(DATA RECORDS)
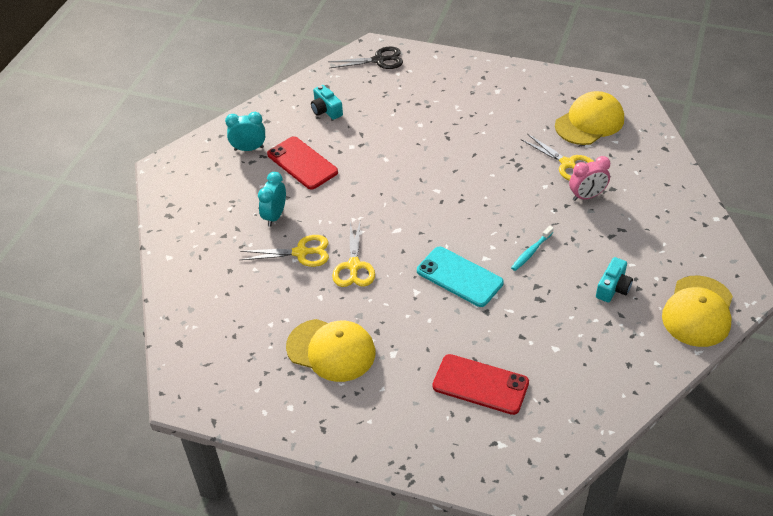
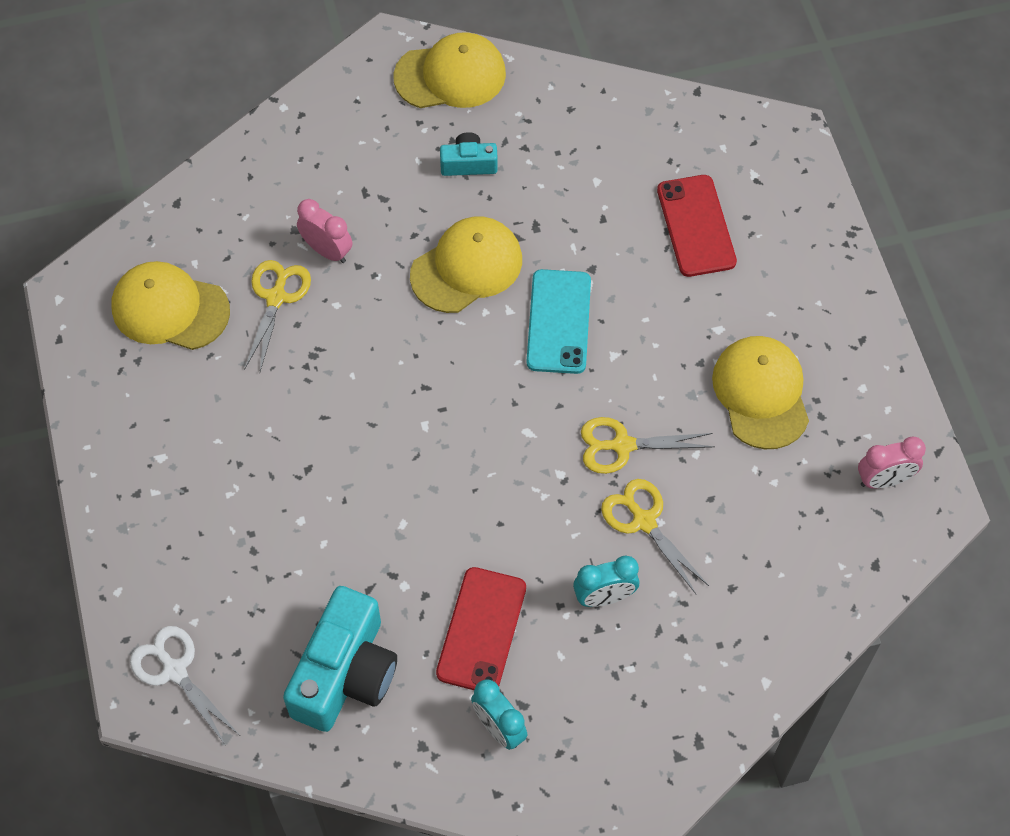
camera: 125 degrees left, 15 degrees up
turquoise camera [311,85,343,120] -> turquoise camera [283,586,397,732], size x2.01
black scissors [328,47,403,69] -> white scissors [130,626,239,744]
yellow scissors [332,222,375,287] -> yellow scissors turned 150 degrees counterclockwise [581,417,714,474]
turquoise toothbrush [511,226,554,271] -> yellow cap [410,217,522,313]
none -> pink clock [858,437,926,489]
(End DATA RECORDS)
## ABOUT THIS EXERCISE
Copy exactly the lines from the one containing "black scissors [328,47,403,69]" through the last line of the records, both included, and nothing else.

## WRITTEN RESPONSE
black scissors [328,47,403,69] -> white scissors [130,626,239,744]
yellow scissors [332,222,375,287] -> yellow scissors turned 150 degrees counterclockwise [581,417,714,474]
turquoise toothbrush [511,226,554,271] -> yellow cap [410,217,522,313]
none -> pink clock [858,437,926,489]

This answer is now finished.